### Exercise objective:
Report, from the records below, every line where the word "orange" appears.

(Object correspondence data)
━━━━━━━━━━━━━━━━━━━━
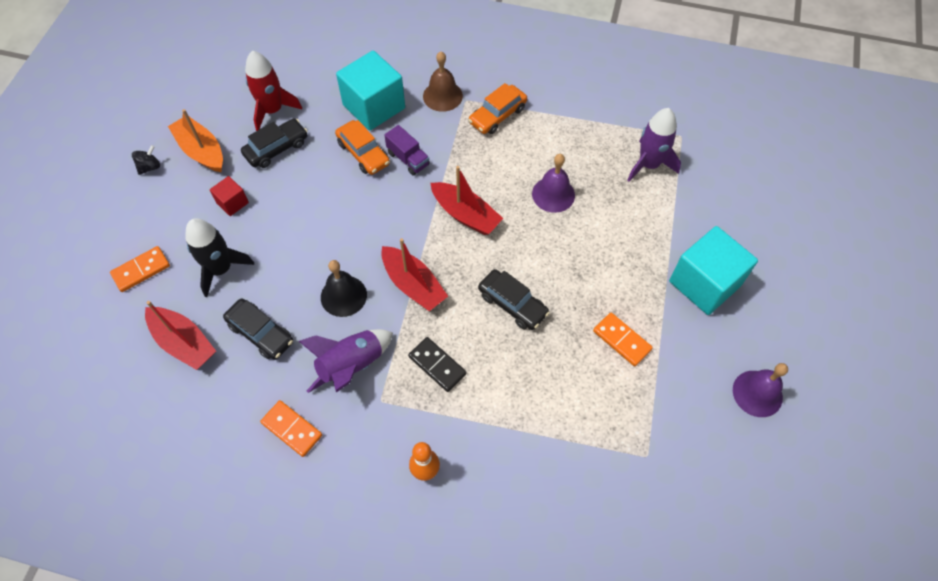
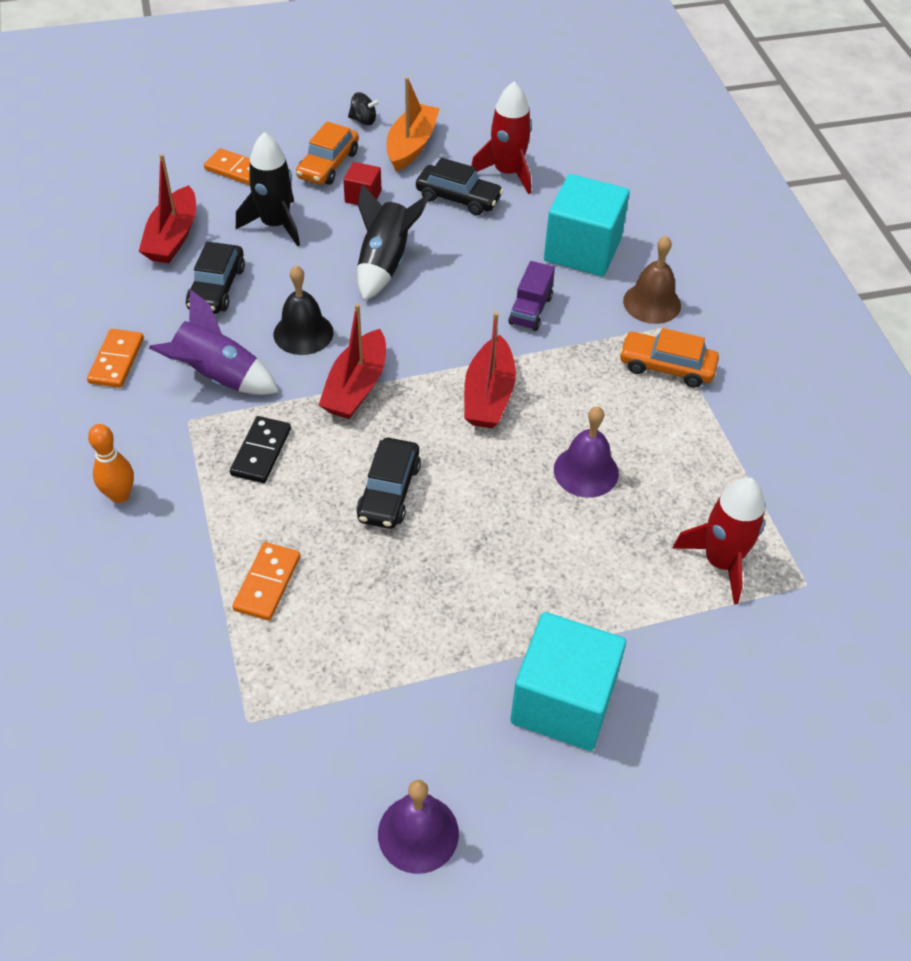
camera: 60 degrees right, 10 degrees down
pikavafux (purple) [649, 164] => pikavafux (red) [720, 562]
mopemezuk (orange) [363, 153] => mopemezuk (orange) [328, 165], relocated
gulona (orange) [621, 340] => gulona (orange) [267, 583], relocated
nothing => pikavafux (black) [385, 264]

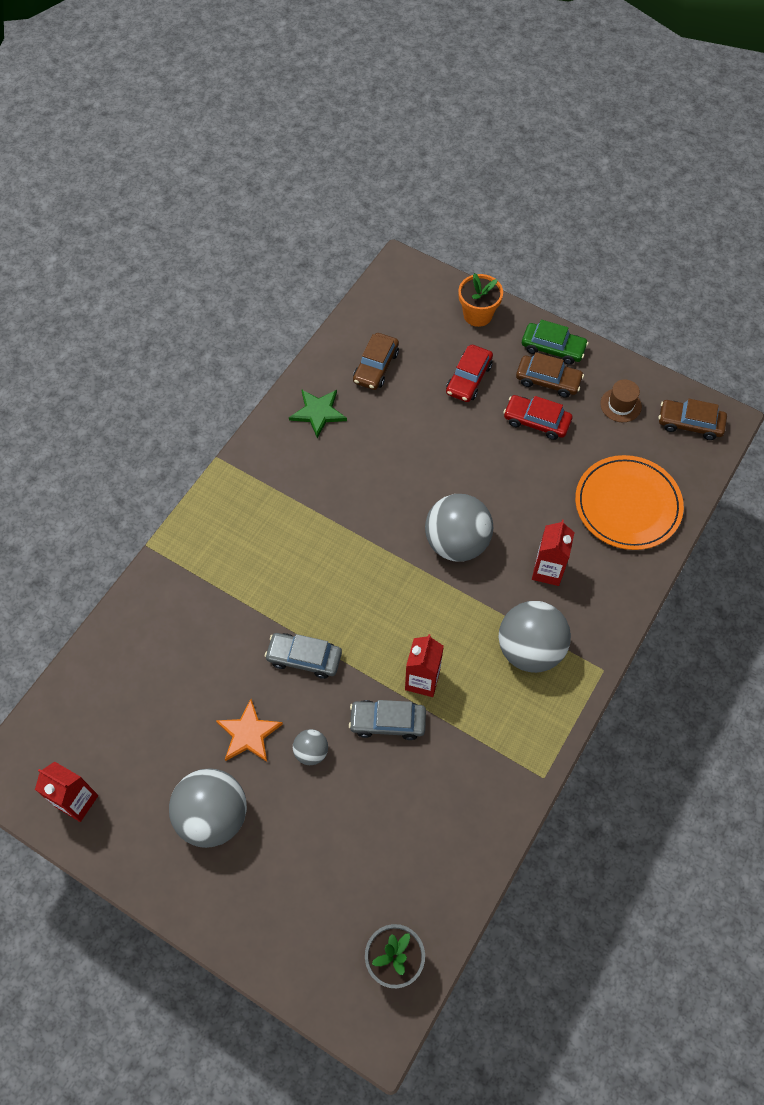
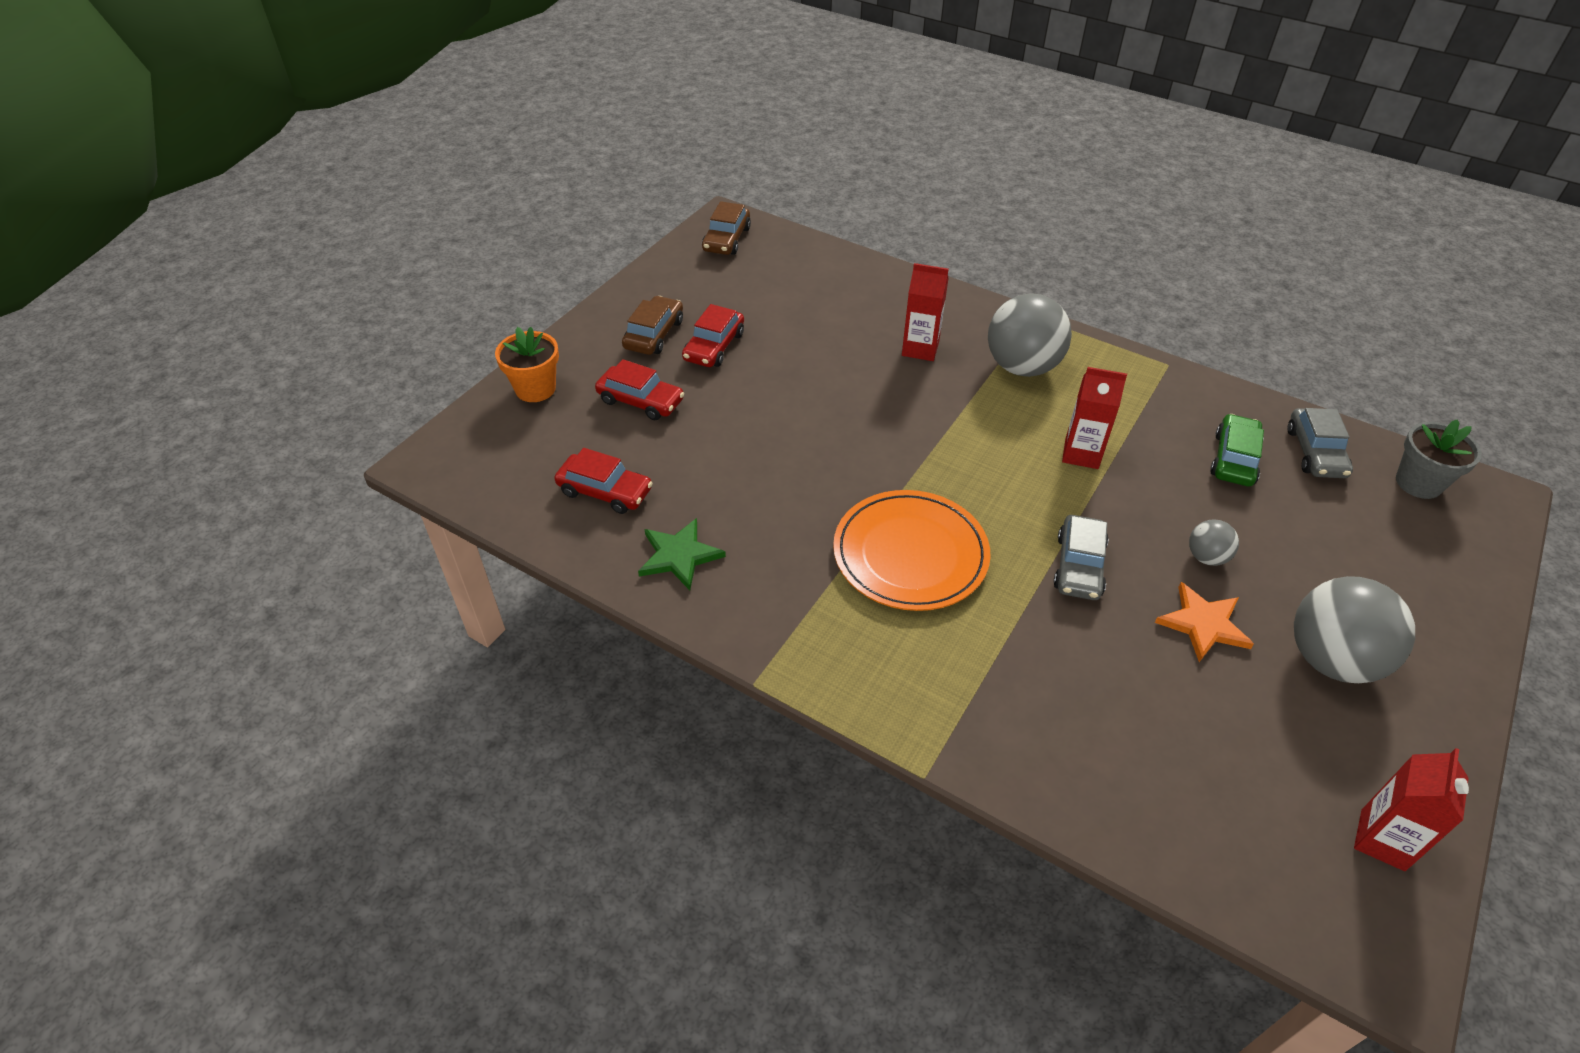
camera: 90 degrees left, 15 degrees down
mopemezuk (green) [553, 348] => mopemezuk (green) [1234, 459], relocated
mopemezuk (brown) [376, 367] => mopemezuk (red) [605, 491]
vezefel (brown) [620, 405] => nothing
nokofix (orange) [627, 505] => nokofix (orange) [910, 554], relocated
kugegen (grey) [456, 543] => nothing
mopemezuk (grey) [387, 722] => mopemezuk (grey) [1315, 452], relocated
━━━━━━━━━━━━━━━━━━━━
### Output for this task:
mopemezuk (orange) [363, 153] => mopemezuk (orange) [328, 165], relocated
gulona (orange) [621, 340] => gulona (orange) [267, 583], relocated
nokofix (orange) [627, 505] => nokofix (orange) [910, 554], relocated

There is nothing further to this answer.